## WORK REQUIRED
Having found the line that holds "IC12: buffer (in", give that line and all lines after it again, word for word, through the end of the data below.

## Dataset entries
⟨

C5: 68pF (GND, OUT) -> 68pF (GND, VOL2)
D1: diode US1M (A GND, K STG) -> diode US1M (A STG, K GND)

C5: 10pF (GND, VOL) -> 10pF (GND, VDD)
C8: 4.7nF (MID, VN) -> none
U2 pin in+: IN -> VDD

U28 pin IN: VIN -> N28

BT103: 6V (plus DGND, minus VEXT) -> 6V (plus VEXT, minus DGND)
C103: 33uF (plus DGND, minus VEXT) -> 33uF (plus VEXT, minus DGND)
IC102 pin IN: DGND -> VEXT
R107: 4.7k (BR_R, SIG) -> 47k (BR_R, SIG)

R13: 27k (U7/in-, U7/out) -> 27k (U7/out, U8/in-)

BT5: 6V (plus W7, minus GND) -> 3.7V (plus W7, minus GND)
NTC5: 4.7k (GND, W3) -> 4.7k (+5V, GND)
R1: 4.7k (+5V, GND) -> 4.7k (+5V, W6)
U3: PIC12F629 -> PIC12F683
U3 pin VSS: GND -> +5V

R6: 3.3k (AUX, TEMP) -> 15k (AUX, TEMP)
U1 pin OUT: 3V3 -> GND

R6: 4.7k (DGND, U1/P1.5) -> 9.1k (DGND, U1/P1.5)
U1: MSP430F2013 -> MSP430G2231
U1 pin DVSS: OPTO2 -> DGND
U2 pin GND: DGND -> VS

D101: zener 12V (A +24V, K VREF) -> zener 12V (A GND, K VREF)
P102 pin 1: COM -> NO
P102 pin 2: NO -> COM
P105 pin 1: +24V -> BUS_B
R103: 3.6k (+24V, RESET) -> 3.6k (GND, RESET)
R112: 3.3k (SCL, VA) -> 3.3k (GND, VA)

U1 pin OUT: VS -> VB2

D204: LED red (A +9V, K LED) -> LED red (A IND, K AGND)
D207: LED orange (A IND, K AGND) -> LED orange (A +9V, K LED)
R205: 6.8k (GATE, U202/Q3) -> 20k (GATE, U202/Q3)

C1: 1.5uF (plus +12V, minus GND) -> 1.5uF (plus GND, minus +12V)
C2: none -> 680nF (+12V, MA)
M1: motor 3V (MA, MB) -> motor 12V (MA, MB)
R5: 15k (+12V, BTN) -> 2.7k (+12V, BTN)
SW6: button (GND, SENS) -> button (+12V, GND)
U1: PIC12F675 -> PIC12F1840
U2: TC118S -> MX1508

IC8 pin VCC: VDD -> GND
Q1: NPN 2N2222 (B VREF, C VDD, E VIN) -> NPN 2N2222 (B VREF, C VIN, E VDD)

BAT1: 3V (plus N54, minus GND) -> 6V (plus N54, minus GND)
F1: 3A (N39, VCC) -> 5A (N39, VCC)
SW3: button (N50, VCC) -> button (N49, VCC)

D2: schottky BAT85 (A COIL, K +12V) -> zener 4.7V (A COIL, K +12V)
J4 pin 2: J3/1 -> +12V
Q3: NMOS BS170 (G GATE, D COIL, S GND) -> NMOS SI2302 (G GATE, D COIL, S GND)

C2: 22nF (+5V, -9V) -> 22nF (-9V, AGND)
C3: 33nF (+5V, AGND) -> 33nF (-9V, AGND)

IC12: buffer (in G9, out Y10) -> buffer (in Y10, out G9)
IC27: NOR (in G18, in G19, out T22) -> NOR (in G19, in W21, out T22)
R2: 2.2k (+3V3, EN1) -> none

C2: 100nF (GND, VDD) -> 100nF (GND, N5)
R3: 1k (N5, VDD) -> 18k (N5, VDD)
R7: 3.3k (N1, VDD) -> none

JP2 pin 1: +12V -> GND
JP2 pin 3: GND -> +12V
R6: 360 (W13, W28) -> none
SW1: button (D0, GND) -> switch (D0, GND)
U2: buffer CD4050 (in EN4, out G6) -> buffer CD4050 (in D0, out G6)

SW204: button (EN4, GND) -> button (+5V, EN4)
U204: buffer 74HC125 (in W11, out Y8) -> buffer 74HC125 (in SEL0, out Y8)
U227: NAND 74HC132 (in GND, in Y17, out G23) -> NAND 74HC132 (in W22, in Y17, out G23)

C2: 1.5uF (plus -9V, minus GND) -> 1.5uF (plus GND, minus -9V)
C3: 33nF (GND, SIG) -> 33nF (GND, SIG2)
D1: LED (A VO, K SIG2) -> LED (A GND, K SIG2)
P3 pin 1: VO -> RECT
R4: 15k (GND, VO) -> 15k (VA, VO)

⟩

## SOLUTION FOR THIS TASK
IC12: buffer (in G9, out Y10) -> buffer (in Y10, out G9)
IC27: NOR (in G18, in G19, out T22) -> NOR (in G19, in W21, out T22)
R2: 2.2k (+3V3, EN1) -> none

C2: 100nF (GND, VDD) -> 100nF (GND, N5)
R3: 1k (N5, VDD) -> 18k (N5, VDD)
R7: 3.3k (N1, VDD) -> none

JP2 pin 1: +12V -> GND
JP2 pin 3: GND -> +12V
R6: 360 (W13, W28) -> none
SW1: button (D0, GND) -> switch (D0, GND)
U2: buffer CD4050 (in EN4, out G6) -> buffer CD4050 (in D0, out G6)

SW204: button (EN4, GND) -> button (+5V, EN4)
U204: buffer 74HC125 (in W11, out Y8) -> buffer 74HC125 (in SEL0, out Y8)
U227: NAND 74HC132 (in GND, in Y17, out G23) -> NAND 74HC132 (in W22, in Y17, out G23)

C2: 1.5uF (plus -9V, minus GND) -> 1.5uF (plus GND, minus -9V)
C3: 33nF (GND, SIG) -> 33nF (GND, SIG2)
D1: LED (A VO, K SIG2) -> LED (A GND, K SIG2)
P3 pin 1: VO -> RECT
R4: 15k (GND, VO) -> 15k (VA, VO)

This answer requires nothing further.